Instructions to follow – Starting at the line containing "JP101 pin 1: GND -> VDD" and ending at the line containing "VR104: 100k (GND, LINE2, wiper", print every line of the material below exactly, both ends included, and stop there.

Data shown –
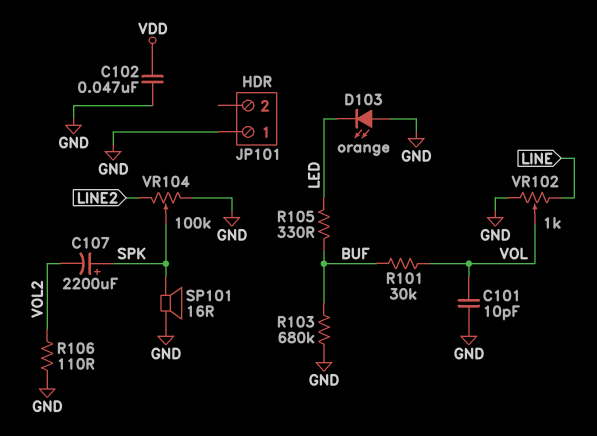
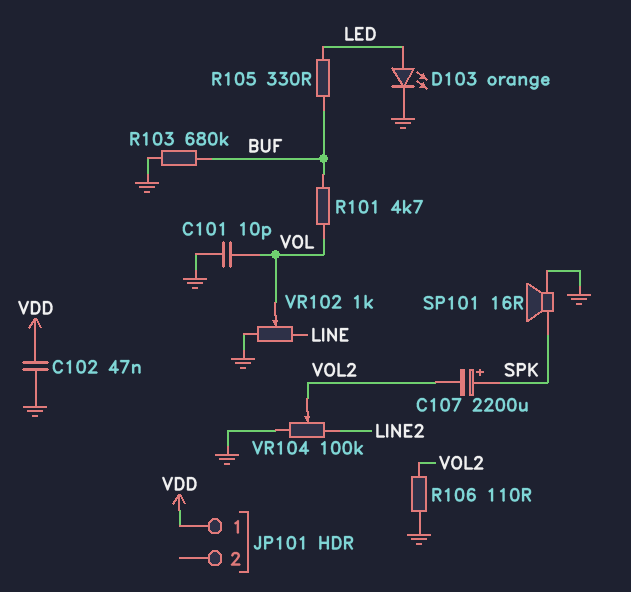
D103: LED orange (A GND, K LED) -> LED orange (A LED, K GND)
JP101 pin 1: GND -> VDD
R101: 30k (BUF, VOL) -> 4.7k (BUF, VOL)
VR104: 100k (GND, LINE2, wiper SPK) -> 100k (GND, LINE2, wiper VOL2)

* * *

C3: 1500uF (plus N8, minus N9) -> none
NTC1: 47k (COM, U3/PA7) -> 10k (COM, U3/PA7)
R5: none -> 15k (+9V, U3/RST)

Written solution –
JP101 pin 1: GND -> VDD
R101: 30k (BUF, VOL) -> 4.7k (BUF, VOL)
VR104: 100k (GND, LINE2, wiper SPK) -> 100k (GND, LINE2, wiper VOL2)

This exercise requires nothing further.